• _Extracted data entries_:

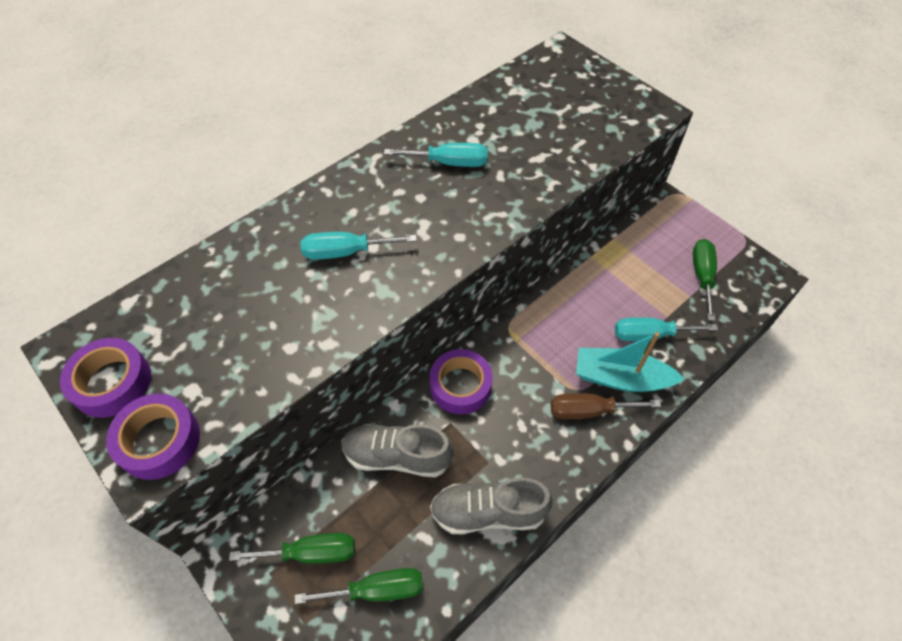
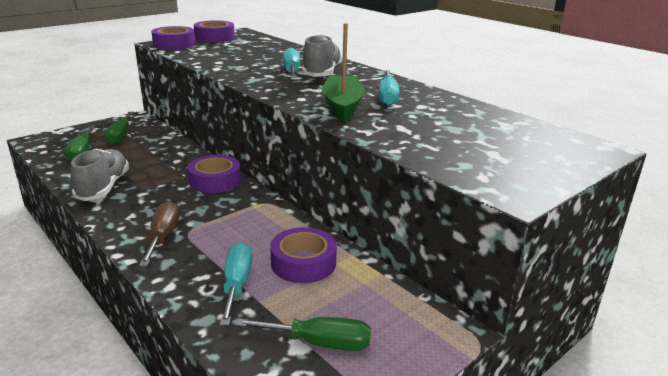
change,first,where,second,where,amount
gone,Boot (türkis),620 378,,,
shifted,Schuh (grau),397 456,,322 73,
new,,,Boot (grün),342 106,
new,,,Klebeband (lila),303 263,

• _About this task_: Return the records verbatim, minus pictures.

• _Response for this exercise_:
change,first,where,second,where,amount
gone,Boot (türkis),620 378,,,
shifted,Schuh (grau),397 456,,322 73,
new,,,Boot (grün),342 106,
new,,,Klebeband (lila),303 263,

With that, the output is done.